▶ **WORK TO COMPLETE**: Rewrite the listing below as a numbered list, one line per number, and leave out any blank lines.

▶ **RAW DATA**:
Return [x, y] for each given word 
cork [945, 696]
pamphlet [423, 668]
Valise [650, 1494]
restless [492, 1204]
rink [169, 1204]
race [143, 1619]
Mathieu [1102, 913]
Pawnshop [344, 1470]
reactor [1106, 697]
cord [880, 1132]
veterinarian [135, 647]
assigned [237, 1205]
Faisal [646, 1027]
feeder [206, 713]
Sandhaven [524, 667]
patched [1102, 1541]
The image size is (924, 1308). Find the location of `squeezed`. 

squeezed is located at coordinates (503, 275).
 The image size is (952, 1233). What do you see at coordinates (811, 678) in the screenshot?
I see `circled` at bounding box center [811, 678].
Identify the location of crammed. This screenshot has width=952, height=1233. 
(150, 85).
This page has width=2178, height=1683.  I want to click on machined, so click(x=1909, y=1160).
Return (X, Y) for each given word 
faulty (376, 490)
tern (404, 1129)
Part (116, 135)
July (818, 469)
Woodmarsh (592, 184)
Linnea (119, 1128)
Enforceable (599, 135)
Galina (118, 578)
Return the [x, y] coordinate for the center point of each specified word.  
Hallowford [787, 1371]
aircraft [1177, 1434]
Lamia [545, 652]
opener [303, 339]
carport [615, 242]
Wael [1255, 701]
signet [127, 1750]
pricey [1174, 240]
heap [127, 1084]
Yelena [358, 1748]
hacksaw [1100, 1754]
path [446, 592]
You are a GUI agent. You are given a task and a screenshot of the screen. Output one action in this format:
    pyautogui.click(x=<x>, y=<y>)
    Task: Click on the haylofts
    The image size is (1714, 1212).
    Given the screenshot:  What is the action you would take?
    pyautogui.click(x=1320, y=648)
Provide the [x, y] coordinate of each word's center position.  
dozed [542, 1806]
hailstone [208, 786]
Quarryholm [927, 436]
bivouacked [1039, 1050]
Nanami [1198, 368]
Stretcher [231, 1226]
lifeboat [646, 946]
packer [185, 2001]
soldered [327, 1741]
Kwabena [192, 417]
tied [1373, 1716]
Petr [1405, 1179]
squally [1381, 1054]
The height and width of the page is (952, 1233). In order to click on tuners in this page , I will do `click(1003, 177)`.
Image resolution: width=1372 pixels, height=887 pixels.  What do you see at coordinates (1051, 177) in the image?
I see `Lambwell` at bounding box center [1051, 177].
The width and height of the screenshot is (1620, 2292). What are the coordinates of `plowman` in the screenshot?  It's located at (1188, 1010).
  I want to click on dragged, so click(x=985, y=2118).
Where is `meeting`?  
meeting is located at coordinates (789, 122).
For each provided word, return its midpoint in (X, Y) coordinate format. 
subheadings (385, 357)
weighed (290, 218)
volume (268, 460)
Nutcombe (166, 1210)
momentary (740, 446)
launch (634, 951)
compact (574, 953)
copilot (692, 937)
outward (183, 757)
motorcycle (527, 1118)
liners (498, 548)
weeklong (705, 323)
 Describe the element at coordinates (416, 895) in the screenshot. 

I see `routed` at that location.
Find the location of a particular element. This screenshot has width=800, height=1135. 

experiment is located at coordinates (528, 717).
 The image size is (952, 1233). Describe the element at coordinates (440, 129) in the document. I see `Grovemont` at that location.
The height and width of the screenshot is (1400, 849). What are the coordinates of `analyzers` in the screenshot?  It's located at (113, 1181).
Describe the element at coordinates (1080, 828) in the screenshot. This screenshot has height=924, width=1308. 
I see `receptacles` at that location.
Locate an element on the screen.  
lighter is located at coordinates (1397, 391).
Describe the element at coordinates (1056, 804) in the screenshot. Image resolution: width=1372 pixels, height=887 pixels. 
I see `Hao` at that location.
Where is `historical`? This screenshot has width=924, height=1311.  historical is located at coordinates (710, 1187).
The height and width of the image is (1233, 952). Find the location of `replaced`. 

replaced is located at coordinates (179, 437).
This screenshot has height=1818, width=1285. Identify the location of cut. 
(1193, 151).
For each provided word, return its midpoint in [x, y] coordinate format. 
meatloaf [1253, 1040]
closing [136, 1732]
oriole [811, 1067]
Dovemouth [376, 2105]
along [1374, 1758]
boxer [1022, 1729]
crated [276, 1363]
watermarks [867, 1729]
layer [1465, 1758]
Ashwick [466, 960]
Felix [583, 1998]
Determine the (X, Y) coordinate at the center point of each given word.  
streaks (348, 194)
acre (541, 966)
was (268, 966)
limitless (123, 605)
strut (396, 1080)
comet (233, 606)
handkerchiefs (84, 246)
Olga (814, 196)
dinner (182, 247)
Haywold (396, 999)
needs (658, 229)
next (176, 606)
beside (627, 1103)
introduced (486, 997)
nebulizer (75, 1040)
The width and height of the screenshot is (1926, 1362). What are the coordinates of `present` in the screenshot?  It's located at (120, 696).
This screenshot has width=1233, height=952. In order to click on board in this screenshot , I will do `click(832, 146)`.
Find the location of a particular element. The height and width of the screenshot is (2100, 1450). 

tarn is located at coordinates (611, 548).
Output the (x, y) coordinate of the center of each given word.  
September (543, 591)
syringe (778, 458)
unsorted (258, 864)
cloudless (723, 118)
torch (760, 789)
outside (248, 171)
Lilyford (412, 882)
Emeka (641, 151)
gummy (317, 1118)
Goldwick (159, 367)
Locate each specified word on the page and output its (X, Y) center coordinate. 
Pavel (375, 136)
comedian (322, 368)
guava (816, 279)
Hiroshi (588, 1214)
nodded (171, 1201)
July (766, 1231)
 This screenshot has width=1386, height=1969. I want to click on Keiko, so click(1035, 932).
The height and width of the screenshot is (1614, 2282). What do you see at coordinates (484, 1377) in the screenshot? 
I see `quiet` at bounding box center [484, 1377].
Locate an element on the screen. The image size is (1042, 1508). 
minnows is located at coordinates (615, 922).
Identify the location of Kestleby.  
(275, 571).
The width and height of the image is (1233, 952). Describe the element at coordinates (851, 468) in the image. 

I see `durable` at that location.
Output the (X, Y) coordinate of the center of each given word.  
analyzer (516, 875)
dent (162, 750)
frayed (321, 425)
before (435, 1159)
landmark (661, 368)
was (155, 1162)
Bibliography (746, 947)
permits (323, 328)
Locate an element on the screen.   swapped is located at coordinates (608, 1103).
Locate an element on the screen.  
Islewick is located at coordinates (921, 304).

▶ **RESPONSE FOR THIS EXERCISE**:
1. Return [x, y] for each given word 
2. cork [945, 696]
3. pamphlet [423, 668]
4. Valise [650, 1494]
5. restless [492, 1204]
6. rink [169, 1204]
7. race [143, 1619]
8. Mathieu [1102, 913]
9. Pawnshop [344, 1470]
10. reactor [1106, 697]
11. cord [880, 1132]
12. veterinarian [135, 647]
13. assigned [237, 1205]
14. Faisal [646, 1027]
15. feeder [206, 713]
16. Sandhaven [524, 667]
17. patched [1102, 1541]
18. The image size is (924, 1308). Find the location of `squeezed`. 
19. squeezed is located at coordinates (503, 275).
20.  The image size is (952, 1233). What do you see at coordinates (811, 678) in the screenshot?
21. I see `circled` at bounding box center [811, 678].
22. Identify the location of crammed. This screenshot has width=952, height=1233. 
23. (150, 85).
24. This page has width=2178, height=1683.  I want to click on machined, so click(x=1909, y=1160).
25. Return (X, Y) for each given word 
26. faulty (376, 490)
27. tern (404, 1129)
28. Part (116, 135)
29. July (818, 469)
30. Woodmarsh (592, 184)
31. Linnea (119, 1128)
32. Enforceable (599, 135)
33. Galina (118, 578)
34. Return the [x, y] coordinate for the center point of each specified word.  
35. Hallowford [787, 1371]
36. aircraft [1177, 1434]
37. Lamia [545, 652]
38. opener [303, 339]
39. carport [615, 242]
40. Wael [1255, 701]
41. signet [127, 1750]
42. pricey [1174, 240]
43. heap [127, 1084]
44. Yelena [358, 1748]
45. hacksaw [1100, 1754]
46. path [446, 592]
47. You are a GUI agent. You are given a task and a screenshot of the screen. Output one action in this format:
48.     pyautogui.click(x=<x>, y=<y>)
49.     Task: Click on the haylofts
50.     The image size is (1714, 1212).
51.     Given the screenshot:  What is the action you would take?
52.     pyautogui.click(x=1320, y=648)
53. Provide the [x, y] coordinate of each word's center position.  
54. dozed [542, 1806]
55. hailstone [208, 786]
56. Quarryholm [927, 436]
57. bivouacked [1039, 1050]
58. Nanami [1198, 368]
59. Stretcher [231, 1226]
60. lifeboat [646, 946]
61. packer [185, 2001]
62. soldered [327, 1741]
63. Kwabena [192, 417]
64. tied [1373, 1716]
65. Petr [1405, 1179]
66. squally [1381, 1054]
67. The height and width of the page is (952, 1233). In order to click on tuners in this page , I will do `click(1003, 177)`.
68. Image resolution: width=1372 pixels, height=887 pixels.  What do you see at coordinates (1051, 177) in the image?
69. I see `Lambwell` at bounding box center [1051, 177].
70. The width and height of the screenshot is (1620, 2292). What are the coordinates of `plowman` in the screenshot?  It's located at (1188, 1010).
71.   I want to click on dragged, so click(x=985, y=2118).
72. Where is `meeting`?  
73. meeting is located at coordinates (789, 122).
74. For each provided word, return its midpoint in (X, Y) coordinate format. 
75. subheadings (385, 357)
76. weighed (290, 218)
77. volume (268, 460)
78. Nutcombe (166, 1210)
79. momentary (740, 446)
80. launch (634, 951)
81. compact (574, 953)
82. copilot (692, 937)
83. outward (183, 757)
84. motorcycle (527, 1118)
85. liners (498, 548)
86. weeklong (705, 323)
87.  Describe the element at coordinates (416, 895) in the screenshot. 
88. I see `routed` at that location.
89. Find the location of a particular element. This screenshot has width=800, height=1135. 
90. experiment is located at coordinates (528, 717).
91.  The image size is (952, 1233). Describe the element at coordinates (440, 129) in the document. I see `Grovemont` at that location.
92. The height and width of the screenshot is (1400, 849). What are the coordinates of `analyzers` in the screenshot?  It's located at (113, 1181).
93. Describe the element at coordinates (1080, 828) in the screenshot. This screenshot has height=924, width=1308. 
94. I see `receptacles` at that location.
95. Locate an element on the screen.  
96. lighter is located at coordinates (1397, 391).
97. Describe the element at coordinates (1056, 804) in the screenshot. Image resolution: width=1372 pixels, height=887 pixels. 
98. I see `Hao` at that location.
99. Where is `historical`? This screenshot has width=924, height=1311.  historical is located at coordinates (710, 1187).
100. The height and width of the image is (1233, 952). Find the location of `replaced`. 
101. replaced is located at coordinates (179, 437).
102. This screenshot has height=1818, width=1285. Identify the location of cut. 
103. (1193, 151).
104. For each provided word, return its midpoint in [x, y] coordinate format. 
105. meatloaf [1253, 1040]
106. closing [136, 1732]
107. oriole [811, 1067]
108. Dovemouth [376, 2105]
109. along [1374, 1758]
110. boxer [1022, 1729]
111. crated [276, 1363]
112. watermarks [867, 1729]
113. layer [1465, 1758]
114. Ashwick [466, 960]
115. Felix [583, 1998]
116. Determine the (X, Y) coordinate at the center point of each given word.  
117. streaks (348, 194)
118. acre (541, 966)
119. was (268, 966)
120. limitless (123, 605)
121. strut (396, 1080)
122. comet (233, 606)
123. handkerchiefs (84, 246)
124. Olga (814, 196)
125. dinner (182, 247)
126. Haywold (396, 999)
127. needs (658, 229)
128. next (176, 606)
129. beside (627, 1103)
130. introduced (486, 997)
131. nebulizer (75, 1040)
132. The width and height of the screenshot is (1926, 1362). What are the coordinates of `present` in the screenshot?  It's located at (120, 696).
133. This screenshot has width=1233, height=952. In order to click on board in this screenshot , I will do `click(832, 146)`.
134. Find the location of a particular element. The height and width of the screenshot is (2100, 1450). 
135. tarn is located at coordinates (611, 548).
136. Output the (x, y) coordinate of the center of each given word.  
137. September (543, 591)
138. syringe (778, 458)
139. unsorted (258, 864)
140. cloudless (723, 118)
141. torch (760, 789)
142. outside (248, 171)
143. Lilyford (412, 882)
144. Emeka (641, 151)
145. gummy (317, 1118)
146. Goldwick (159, 367)
147. Locate each specified word on the page and output its (X, Y) center coordinate. 
148. Pavel (375, 136)
149. comedian (322, 368)
150. guava (816, 279)
151. Hiroshi (588, 1214)
152. nodded (171, 1201)
153. July (766, 1231)
154.  This screenshot has width=1386, height=1969. I want to click on Keiko, so click(1035, 932).
155. The height and width of the screenshot is (1614, 2282). What do you see at coordinates (484, 1377) in the screenshot? 
156. I see `quiet` at bounding box center [484, 1377].
157. Locate an element on the screen. The image size is (1042, 1508). 
158. minnows is located at coordinates (615, 922).
159. Identify the location of Kestleby.  
160. (275, 571).
161. The width and height of the image is (1233, 952). Describe the element at coordinates (851, 468) in the image. 
162. I see `durable` at that location.
163. Output the (X, Y) coordinate of the center of each given word.  
164. analyzer (516, 875)
165. dent (162, 750)
166. frayed (321, 425)
167. before (435, 1159)
168. landmark (661, 368)
169. was (155, 1162)
170. Bibliography (746, 947)
171. permits (323, 328)
172. Locate an element on the screen.   swapped is located at coordinates (608, 1103).
173. Locate an element on the screen.  
174. Islewick is located at coordinates (921, 304).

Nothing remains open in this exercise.